#### EXERCISE DATA ####
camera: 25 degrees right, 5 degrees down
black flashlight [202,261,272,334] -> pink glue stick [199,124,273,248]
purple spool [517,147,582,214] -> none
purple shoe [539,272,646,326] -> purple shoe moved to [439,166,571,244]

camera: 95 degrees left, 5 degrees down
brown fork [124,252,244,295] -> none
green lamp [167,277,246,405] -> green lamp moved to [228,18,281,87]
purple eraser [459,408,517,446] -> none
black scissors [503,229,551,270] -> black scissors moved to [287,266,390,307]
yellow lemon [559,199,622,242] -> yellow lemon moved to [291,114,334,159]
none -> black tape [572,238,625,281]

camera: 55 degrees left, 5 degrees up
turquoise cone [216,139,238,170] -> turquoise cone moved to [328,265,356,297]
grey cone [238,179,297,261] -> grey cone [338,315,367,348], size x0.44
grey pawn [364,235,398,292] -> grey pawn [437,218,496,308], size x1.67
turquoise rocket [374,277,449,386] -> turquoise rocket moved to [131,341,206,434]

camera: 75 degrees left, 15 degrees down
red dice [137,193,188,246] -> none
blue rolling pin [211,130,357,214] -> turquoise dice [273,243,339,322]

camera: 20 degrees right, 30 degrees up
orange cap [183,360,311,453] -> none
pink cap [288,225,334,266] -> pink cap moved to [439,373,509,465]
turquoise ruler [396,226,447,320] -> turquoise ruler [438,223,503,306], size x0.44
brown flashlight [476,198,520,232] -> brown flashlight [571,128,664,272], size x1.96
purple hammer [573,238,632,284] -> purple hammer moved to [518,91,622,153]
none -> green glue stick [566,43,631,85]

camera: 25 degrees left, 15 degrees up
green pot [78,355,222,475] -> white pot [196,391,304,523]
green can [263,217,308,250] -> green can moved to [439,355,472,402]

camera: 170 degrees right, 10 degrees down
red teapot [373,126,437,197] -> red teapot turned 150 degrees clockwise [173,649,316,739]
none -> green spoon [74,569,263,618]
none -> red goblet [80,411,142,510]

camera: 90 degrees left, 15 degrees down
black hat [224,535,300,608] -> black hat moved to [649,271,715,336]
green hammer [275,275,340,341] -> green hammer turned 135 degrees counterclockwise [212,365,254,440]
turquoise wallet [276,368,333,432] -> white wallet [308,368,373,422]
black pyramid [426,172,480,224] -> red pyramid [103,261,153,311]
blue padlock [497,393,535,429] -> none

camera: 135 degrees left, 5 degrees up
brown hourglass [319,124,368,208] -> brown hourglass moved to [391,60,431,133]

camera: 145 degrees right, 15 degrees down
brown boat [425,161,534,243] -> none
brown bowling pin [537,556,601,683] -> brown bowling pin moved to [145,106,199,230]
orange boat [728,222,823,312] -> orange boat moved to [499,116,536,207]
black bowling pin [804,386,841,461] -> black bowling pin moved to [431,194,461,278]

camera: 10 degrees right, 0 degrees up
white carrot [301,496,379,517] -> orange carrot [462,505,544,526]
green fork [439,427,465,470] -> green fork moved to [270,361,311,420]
####
**PROBLEM TO WORK ON**
Restate every record above, exactly, in full.

**FINAL ANSWER**
camera: 25 degrees right, 5 degrees down
black flashlight [202,261,272,334] -> pink glue stick [199,124,273,248]
purple spool [517,147,582,214] -> none
purple shoe [539,272,646,326] -> purple shoe moved to [439,166,571,244]

camera: 95 degrees left, 5 degrees down
brown fork [124,252,244,295] -> none
green lamp [167,277,246,405] -> green lamp moved to [228,18,281,87]
purple eraser [459,408,517,446] -> none
black scissors [503,229,551,270] -> black scissors moved to [287,266,390,307]
yellow lemon [559,199,622,242] -> yellow lemon moved to [291,114,334,159]
none -> black tape [572,238,625,281]

camera: 55 degrees left, 5 degrees up
turquoise cone [216,139,238,170] -> turquoise cone moved to [328,265,356,297]
grey cone [238,179,297,261] -> grey cone [338,315,367,348], size x0.44
grey pawn [364,235,398,292] -> grey pawn [437,218,496,308], size x1.67
turquoise rocket [374,277,449,386] -> turquoise rocket moved to [131,341,206,434]

camera: 75 degrees left, 15 degrees down
red dice [137,193,188,246] -> none
blue rolling pin [211,130,357,214] -> turquoise dice [273,243,339,322]

camera: 20 degrees right, 30 degrees up
orange cap [183,360,311,453] -> none
pink cap [288,225,334,266] -> pink cap moved to [439,373,509,465]
turquoise ruler [396,226,447,320] -> turquoise ruler [438,223,503,306], size x0.44
brown flashlight [476,198,520,232] -> brown flashlight [571,128,664,272], size x1.96
purple hammer [573,238,632,284] -> purple hammer moved to [518,91,622,153]
none -> green glue stick [566,43,631,85]

camera: 25 degrees left, 15 degrees up
green pot [78,355,222,475] -> white pot [196,391,304,523]
green can [263,217,308,250] -> green can moved to [439,355,472,402]

camera: 170 degrees right, 10 degrees down
red teapot [373,126,437,197] -> red teapot turned 150 degrees clockwise [173,649,316,739]
none -> green spoon [74,569,263,618]
none -> red goblet [80,411,142,510]

camera: 90 degrees left, 15 degrees down
black hat [224,535,300,608] -> black hat moved to [649,271,715,336]
green hammer [275,275,340,341] -> green hammer turned 135 degrees counterclockwise [212,365,254,440]
turquoise wallet [276,368,333,432] -> white wallet [308,368,373,422]
black pyramid [426,172,480,224] -> red pyramid [103,261,153,311]
blue padlock [497,393,535,429] -> none

camera: 135 degrees left, 5 degrees up
brown hourglass [319,124,368,208] -> brown hourglass moved to [391,60,431,133]

camera: 145 degrees right, 15 degrees down
brown boat [425,161,534,243] -> none
brown bowling pin [537,556,601,683] -> brown bowling pin moved to [145,106,199,230]
orange boat [728,222,823,312] -> orange boat moved to [499,116,536,207]
black bowling pin [804,386,841,461] -> black bowling pin moved to [431,194,461,278]

camera: 10 degrees right, 0 degrees up
white carrot [301,496,379,517] -> orange carrot [462,505,544,526]
green fork [439,427,465,470] -> green fork moved to [270,361,311,420]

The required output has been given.